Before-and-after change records

━━━━━━━━━━━━━━━━━━━━

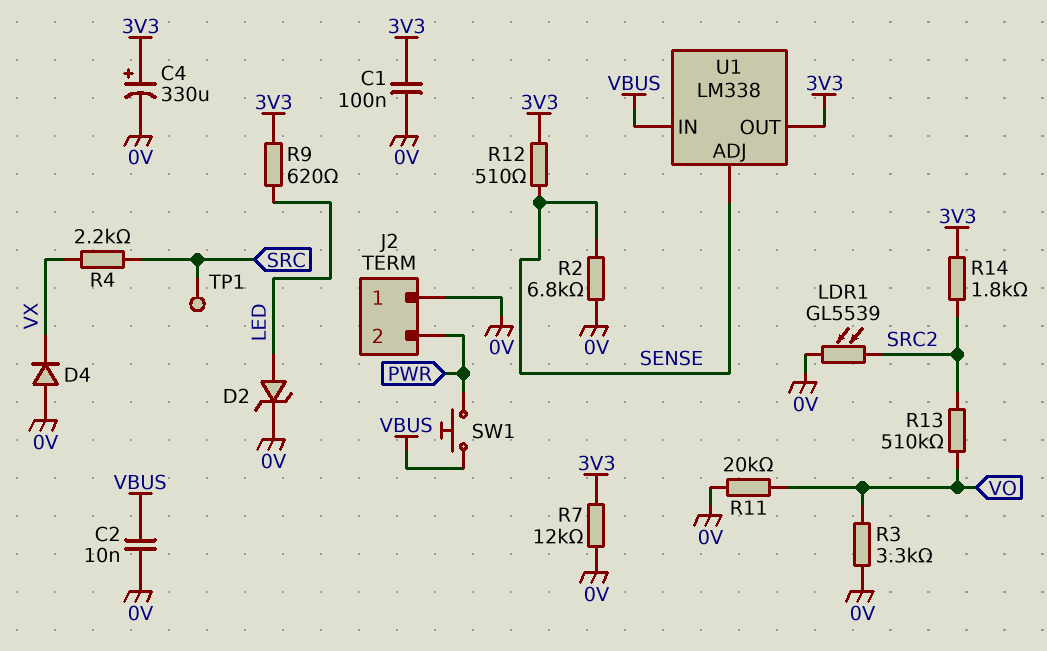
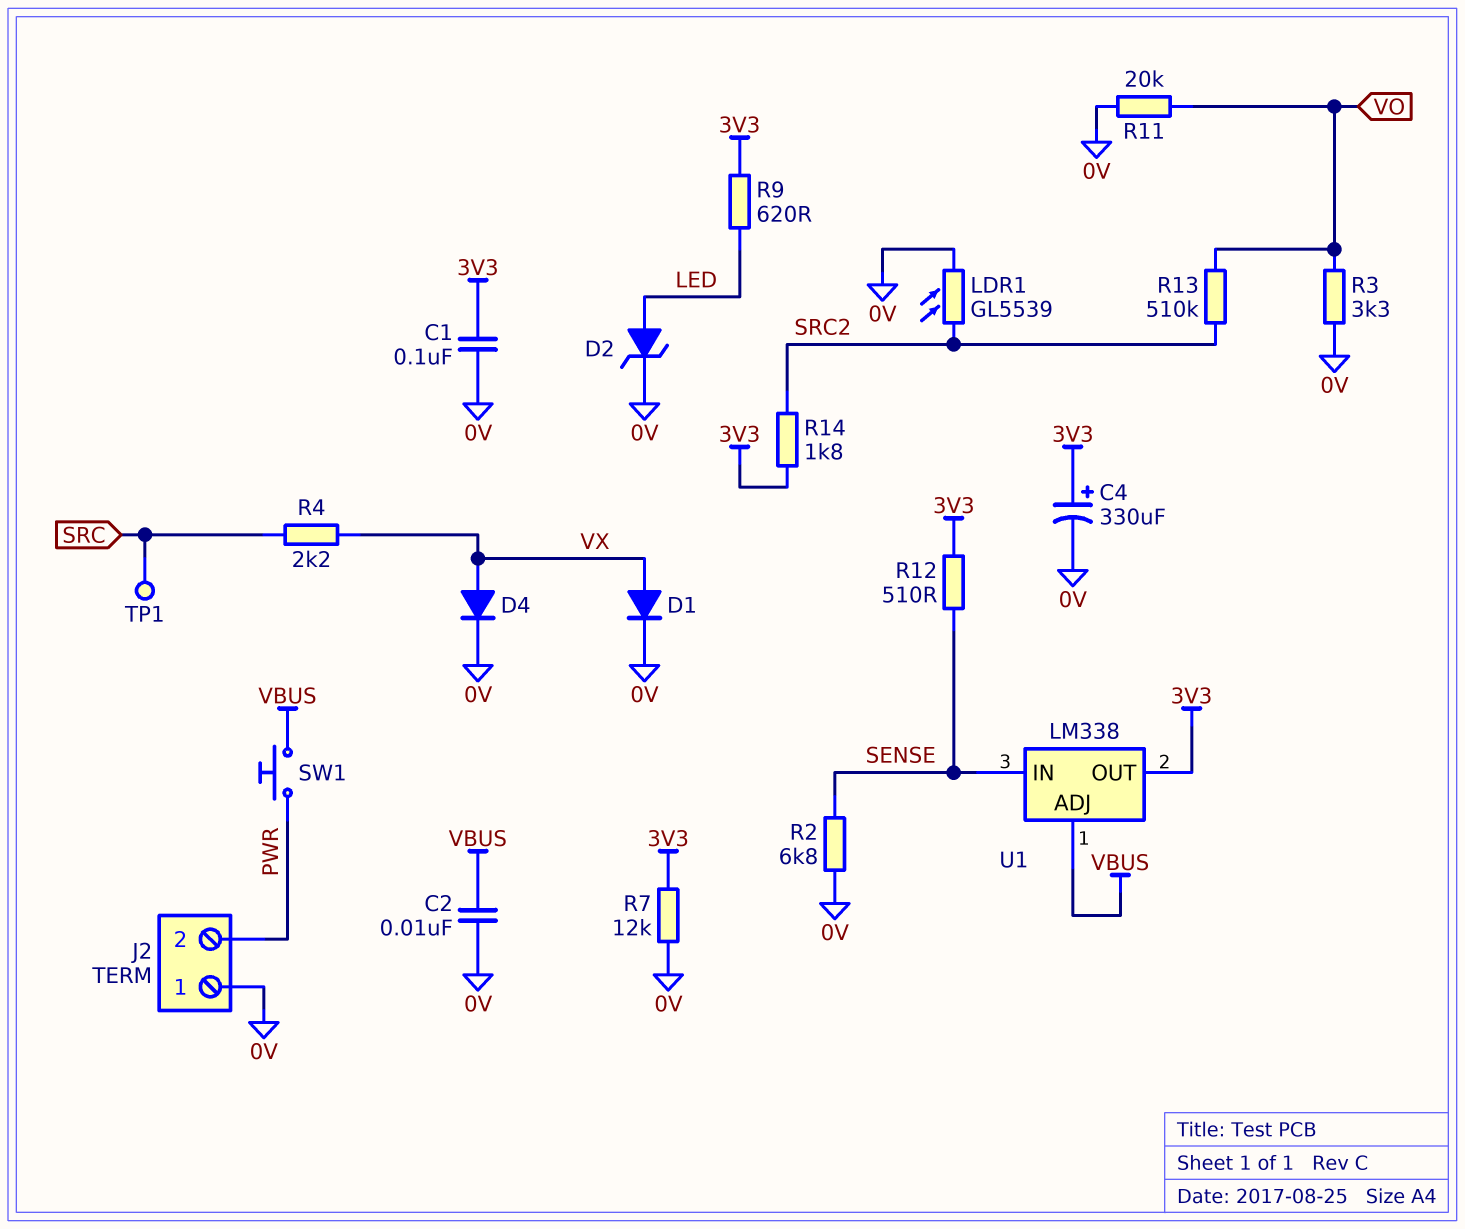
D1: none -> diode (A VX, K 0V)
D4: diode (A 0V, K VX) -> diode (A VX, K 0V)
U1 pin ADJ: SENSE -> VBUS
U1 pin IN: VBUS -> SENSE

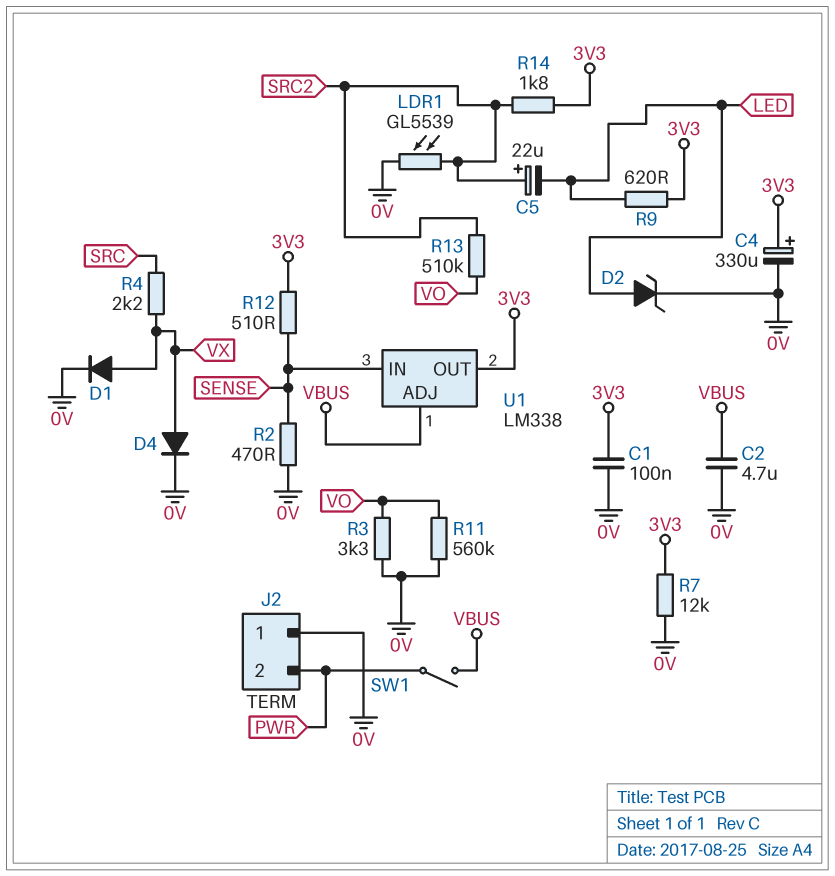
C2: 10nF (0V, VBUS) -> 4.7uF (0V, VBUS)
C5: none -> 22uF (plus SRC2, minus LED)
R2: 6.8k (0V, SENSE) -> 470 (0V, SENSE)
R11: 20k (0V, VO) -> 560k (0V, VO)
SW1: button (PWR, VBUS) -> switch (PWR, VBUS)
TP1: test point (SRC) -> none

━━━━━━━━━━━━━━━━━━━━

**ASSIGNMENT:** The data must be reproduced exactly, and no picture may appear in the copy.

**RESULT FOR THIS EXERCISE:**
D1: none -> diode (A VX, K 0V)
D4: diode (A 0V, K VX) -> diode (A VX, K 0V)
U1 pin ADJ: SENSE -> VBUS
U1 pin IN: VBUS -> SENSE

C2: 10nF (0V, VBUS) -> 4.7uF (0V, VBUS)
C5: none -> 22uF (plus SRC2, minus LED)
R2: 6.8k (0V, SENSE) -> 470 (0V, SENSE)
R11: 20k (0V, VO) -> 560k (0V, VO)
SW1: button (PWR, VBUS) -> switch (PWR, VBUS)
TP1: test point (SRC) -> none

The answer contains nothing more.